YOUR OBJECTIVE:
Every line below should come back exactly as written, though the pictures stay out.

INPUT DATA:
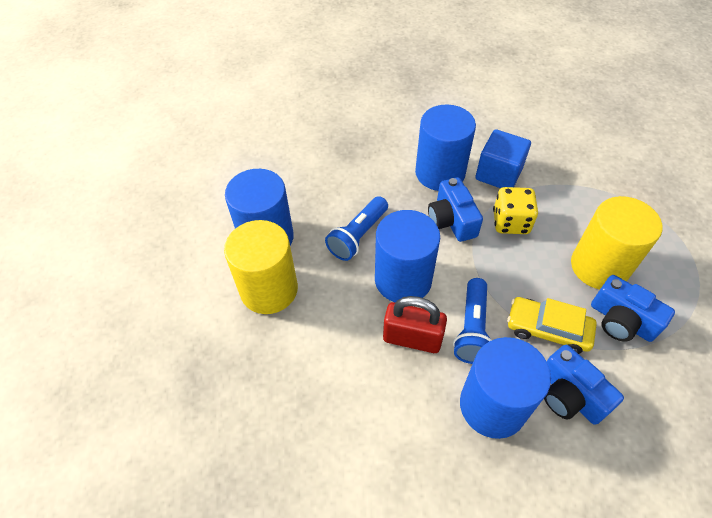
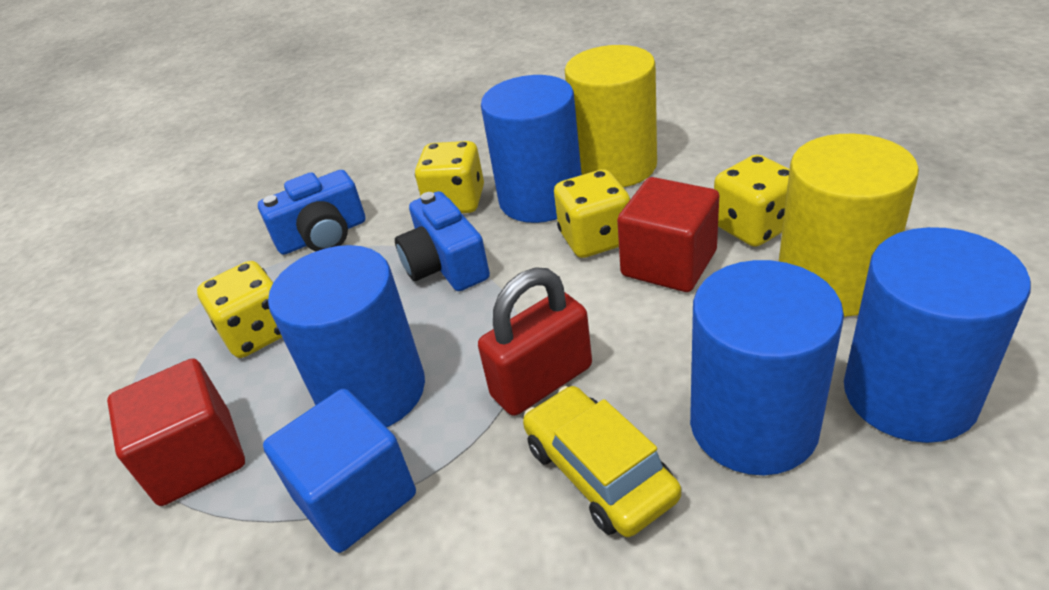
blue camera: 3 -> 2
blue flashlight: 2 -> 0
red cube: 0 -> 2
yellow dice: 1 -> 4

EXERCISE OUTPUT:
blue camera: 3 -> 2
blue flashlight: 2 -> 0
red cube: 0 -> 2
yellow dice: 1 -> 4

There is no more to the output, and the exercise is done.